## Problem description
Only the lines of the data below from the one with "red rectangle: (101, 33) -> (204, 68), moved" through the one with "brown rectangle: (150, 58)" are wanted. Repeat them exactly.

## Exercise data
▬▬▬

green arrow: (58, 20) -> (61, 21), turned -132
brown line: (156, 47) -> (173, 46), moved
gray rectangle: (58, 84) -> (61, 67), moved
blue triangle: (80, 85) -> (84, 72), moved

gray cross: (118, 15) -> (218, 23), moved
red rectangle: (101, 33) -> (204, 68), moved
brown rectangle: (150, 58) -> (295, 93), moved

▬▬▬

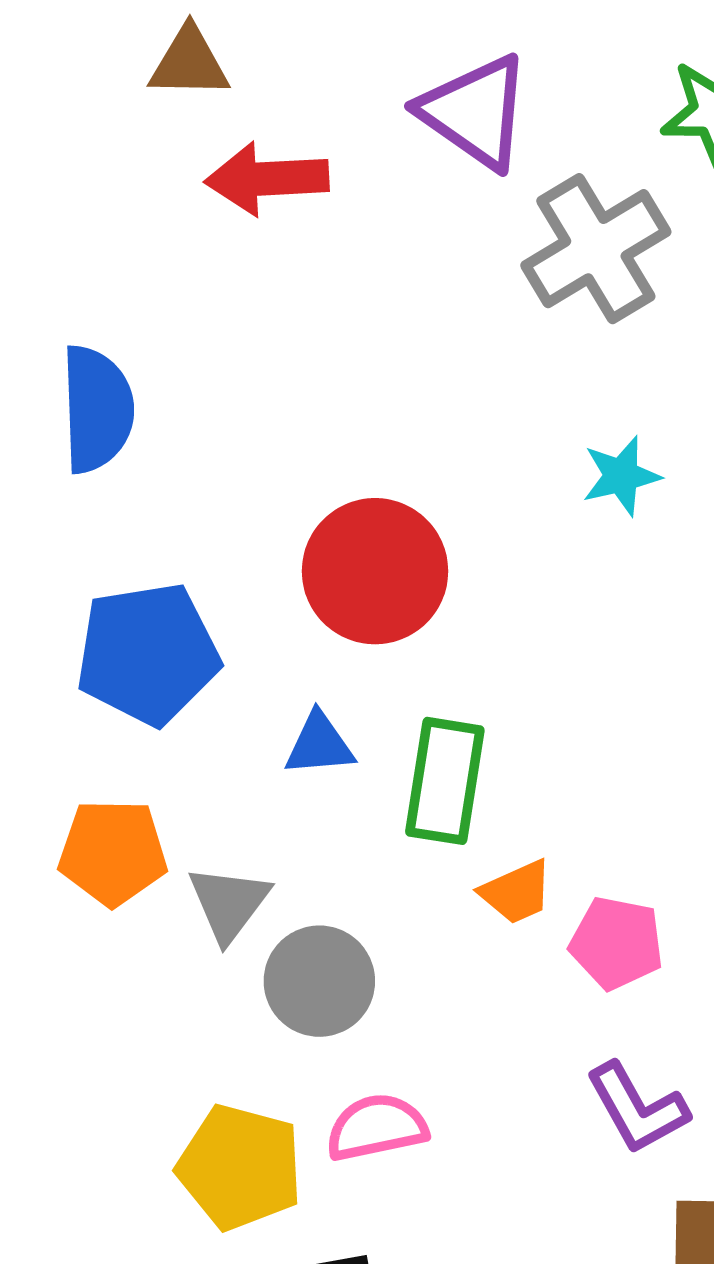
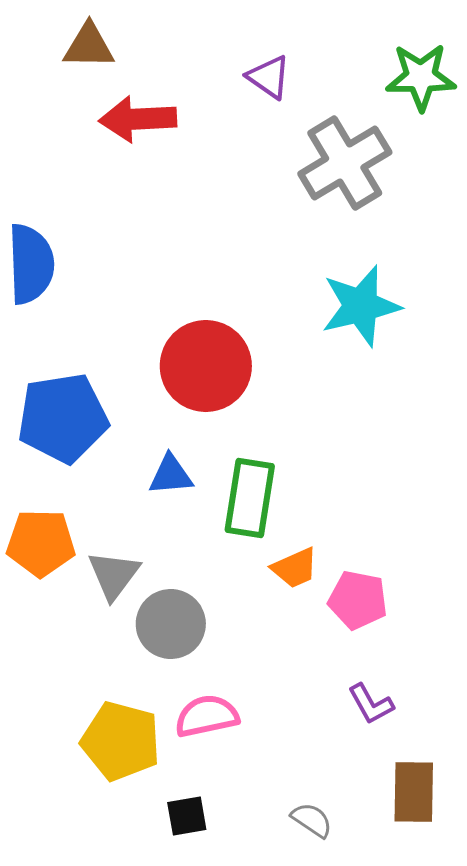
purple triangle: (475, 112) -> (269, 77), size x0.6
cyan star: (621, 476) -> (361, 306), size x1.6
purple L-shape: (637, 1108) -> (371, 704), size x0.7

▬▬▬

## Final answer
red rectangle: (101, 33) -> (204, 68), moved
brown rectangle: (150, 58) -> (295, 93), moved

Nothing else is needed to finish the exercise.